:: Exercise ::
Any pictures in the records below must be left out when you repeat the lines from the line containing "red headphones: 5 -> 3" through the line containing "yellow scissors: 0 -> 1" exactly.

(Records from a data collection)
........

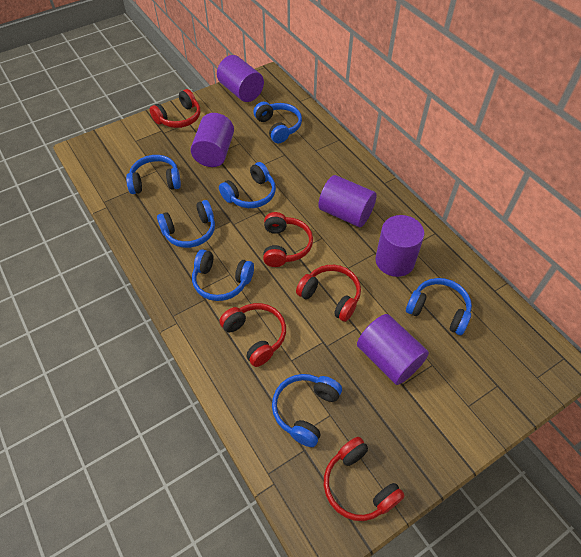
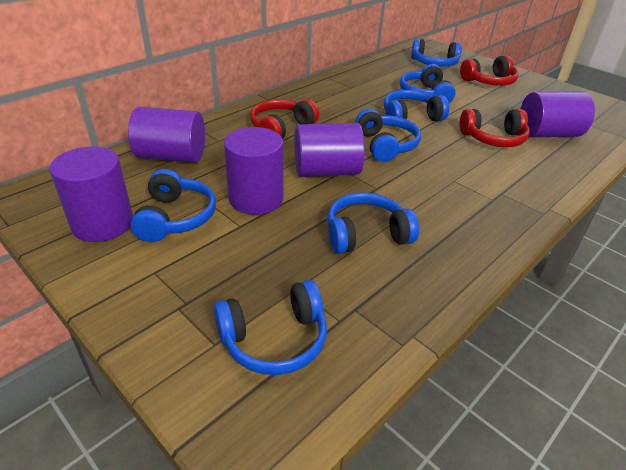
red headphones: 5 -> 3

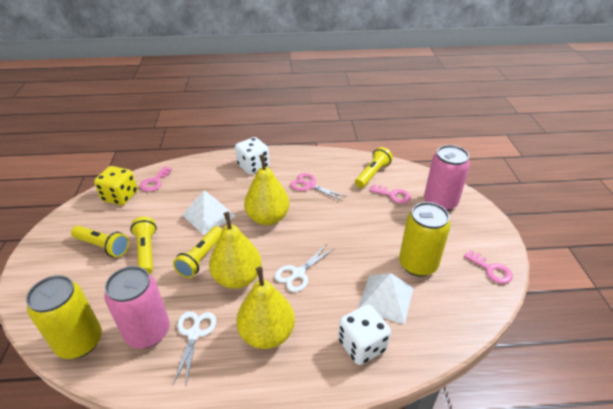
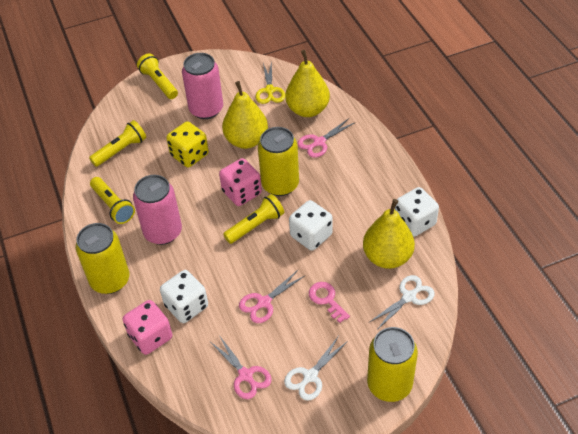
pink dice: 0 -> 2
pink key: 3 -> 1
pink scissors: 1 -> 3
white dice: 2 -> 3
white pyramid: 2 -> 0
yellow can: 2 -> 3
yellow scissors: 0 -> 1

........

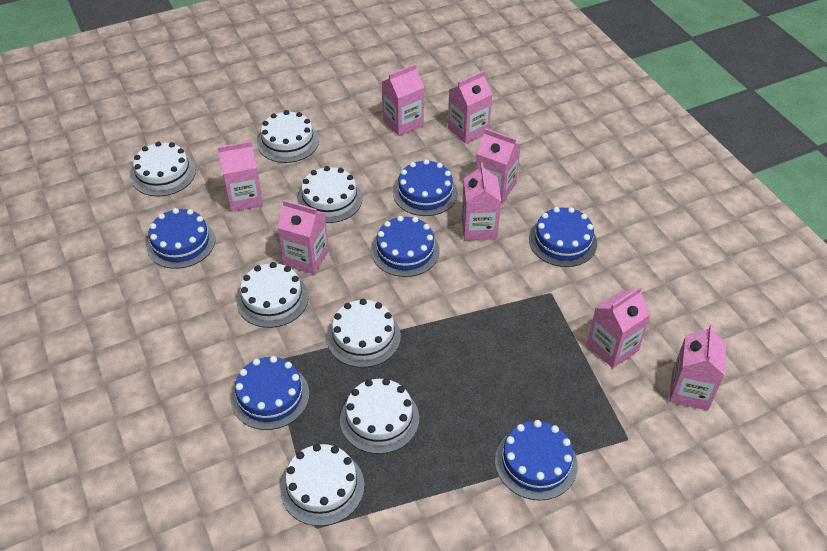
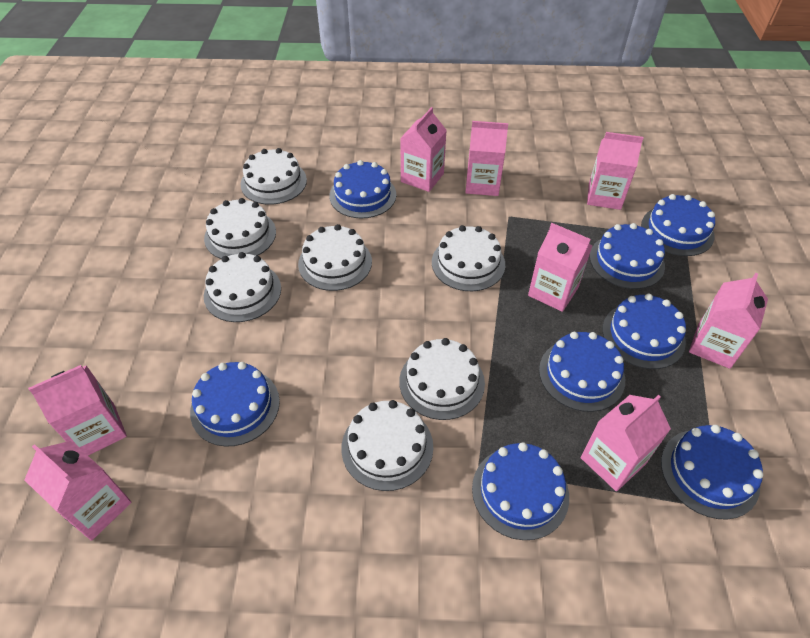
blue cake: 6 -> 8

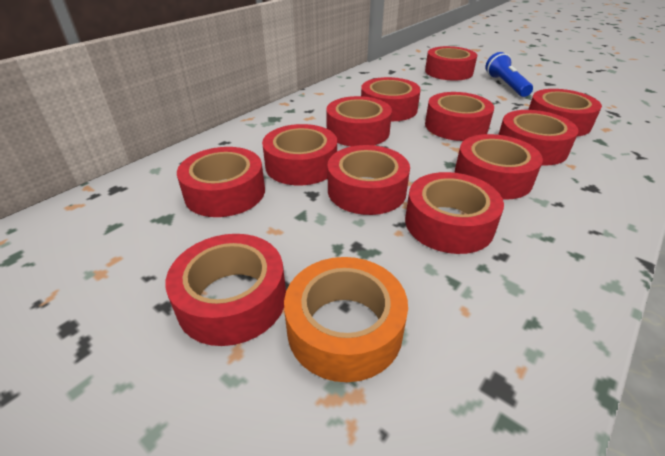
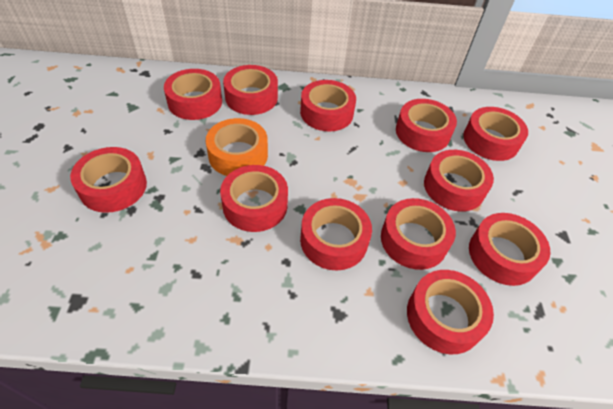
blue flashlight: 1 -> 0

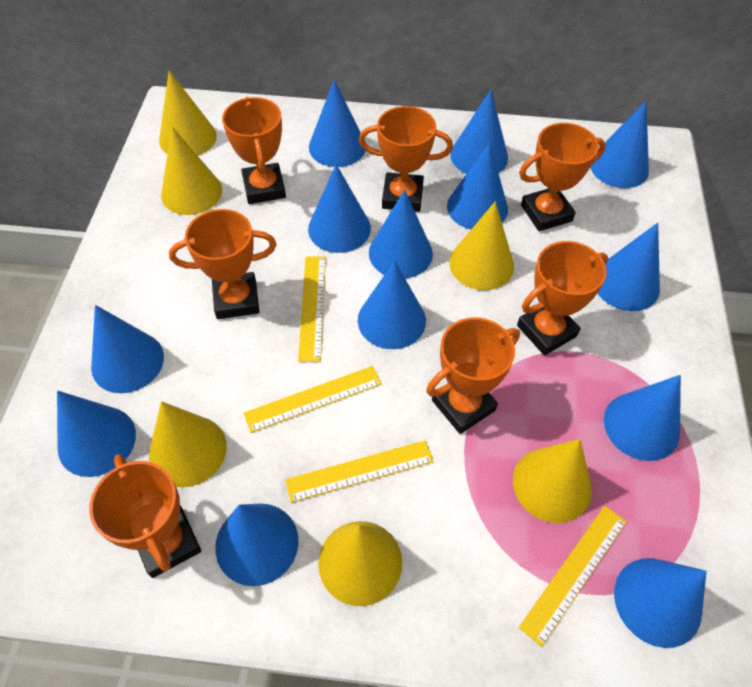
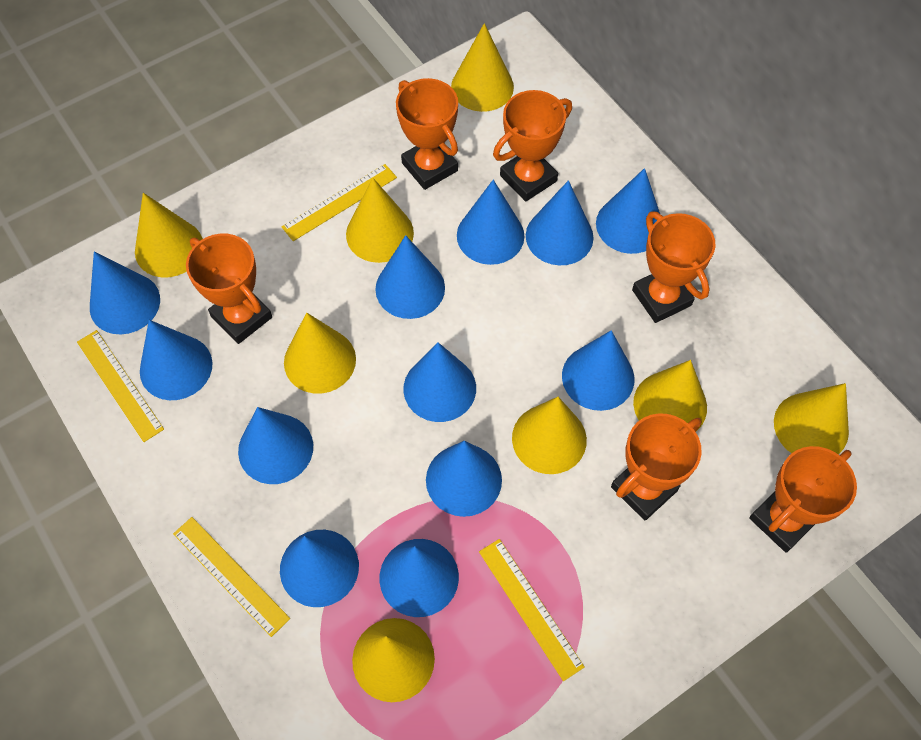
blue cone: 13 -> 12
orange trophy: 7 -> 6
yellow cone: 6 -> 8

........

:: Output of the task ::
red headphones: 5 -> 3

pink dice: 0 -> 2
pink key: 3 -> 1
pink scissors: 1 -> 3
white dice: 2 -> 3
white pyramid: 2 -> 0
yellow can: 2 -> 3
yellow scissors: 0 -> 1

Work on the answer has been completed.